=== STUDY MATERIAL ===

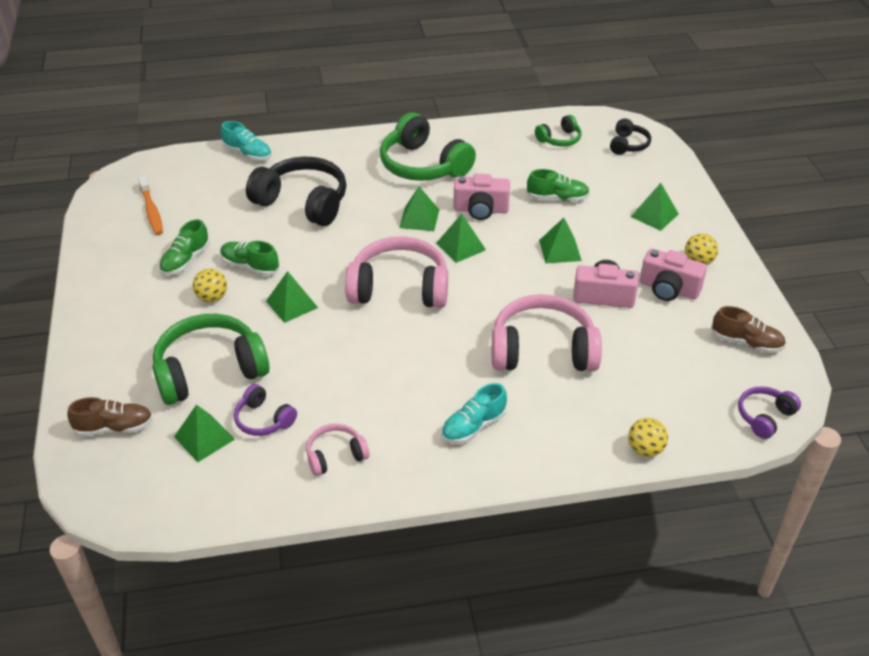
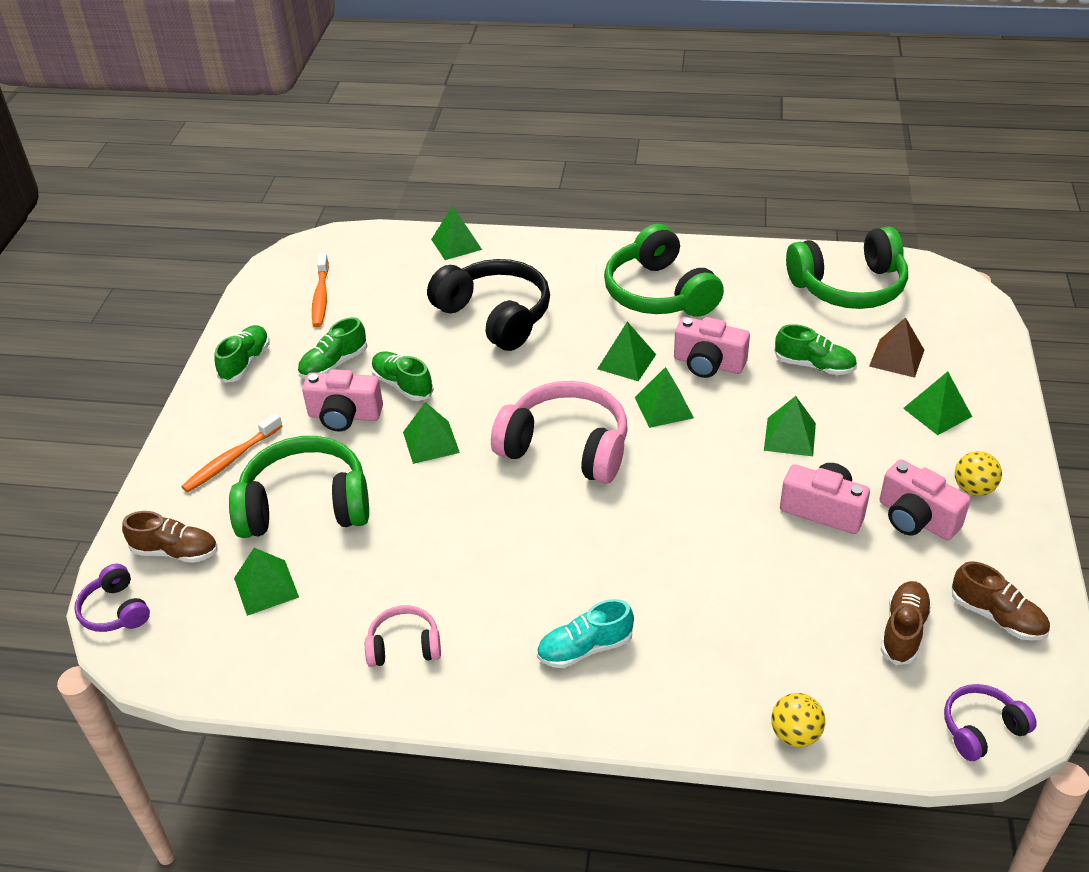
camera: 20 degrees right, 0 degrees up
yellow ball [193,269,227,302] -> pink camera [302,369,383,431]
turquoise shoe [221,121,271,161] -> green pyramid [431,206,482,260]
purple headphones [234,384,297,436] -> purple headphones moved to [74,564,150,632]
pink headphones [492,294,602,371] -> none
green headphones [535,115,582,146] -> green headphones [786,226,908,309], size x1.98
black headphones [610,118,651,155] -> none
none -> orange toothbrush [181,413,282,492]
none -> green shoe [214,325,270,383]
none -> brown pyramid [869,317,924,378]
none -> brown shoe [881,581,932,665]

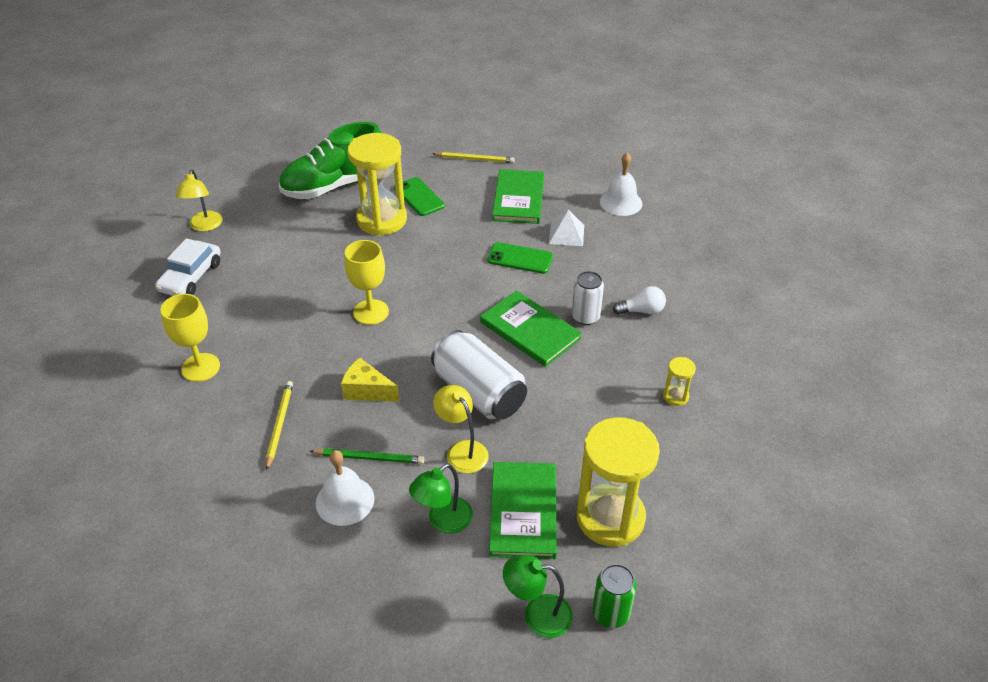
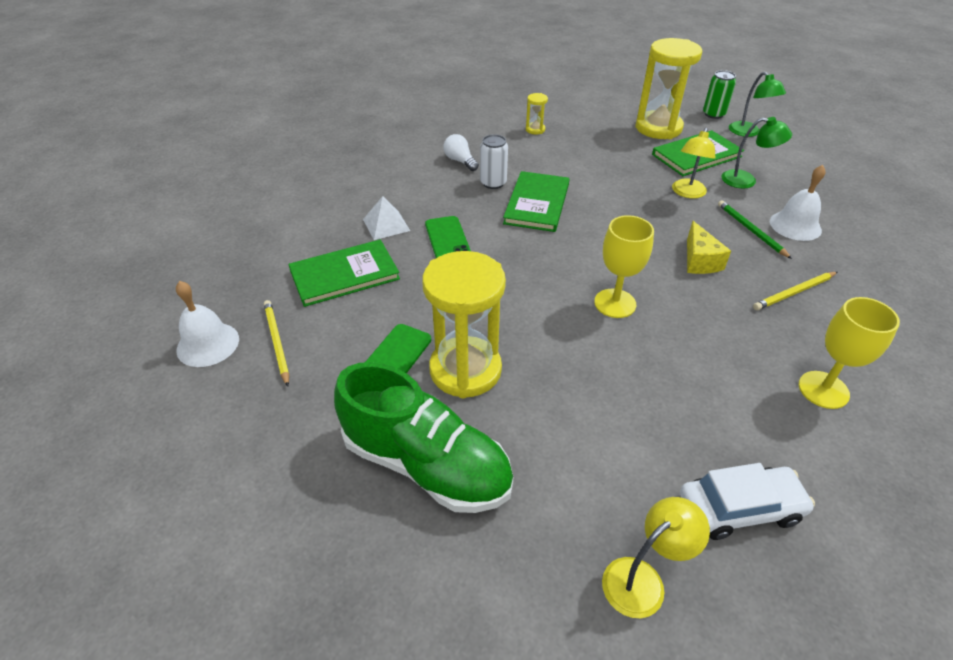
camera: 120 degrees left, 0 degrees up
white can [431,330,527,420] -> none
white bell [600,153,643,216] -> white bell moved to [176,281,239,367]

===

## PROBLEM TO WORK ON
Repeat only what runs from the first line of the records above to the line with "none -> orange toothbrush [181,413,282,492]", both included, word for word, minus the pictures.

## SOLUTION FOR THIS TASK
camera: 20 degrees right, 0 degrees up
yellow ball [193,269,227,302] -> pink camera [302,369,383,431]
turquoise shoe [221,121,271,161] -> green pyramid [431,206,482,260]
purple headphones [234,384,297,436] -> purple headphones moved to [74,564,150,632]
pink headphones [492,294,602,371] -> none
green headphones [535,115,582,146] -> green headphones [786,226,908,309], size x1.98
black headphones [610,118,651,155] -> none
none -> orange toothbrush [181,413,282,492]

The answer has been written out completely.